--- START ---
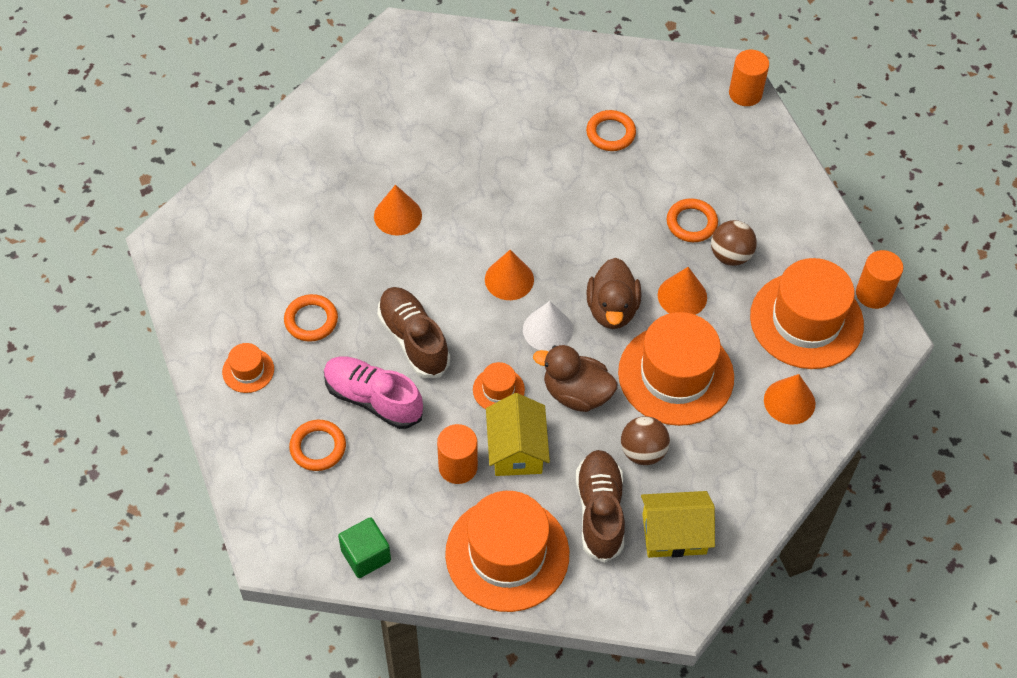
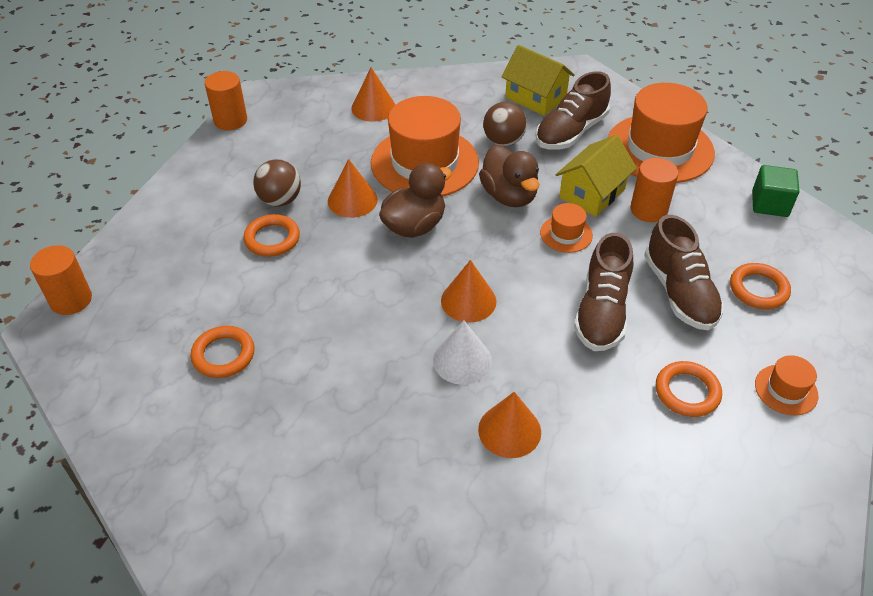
camera: 135 degrees left, 10 degrees down
(373, 399) = (679, 292): pink shoe -> brown shoe
(547, 329) = (481, 246): white cone -> white cone (462, 360)
(806, 320) = (295, 135): orange hat -> none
--- END ---
#### Task
Only the line containing "(373, 399) = (679, 292): pink" and the lines after it, through the end of the data, should be copied, exactly as they are.

#### Exercise answer
(373, 399) = (679, 292): pink shoe -> brown shoe
(547, 329) = (481, 246): white cone -> white cone (462, 360)
(806, 320) = (295, 135): orange hat -> none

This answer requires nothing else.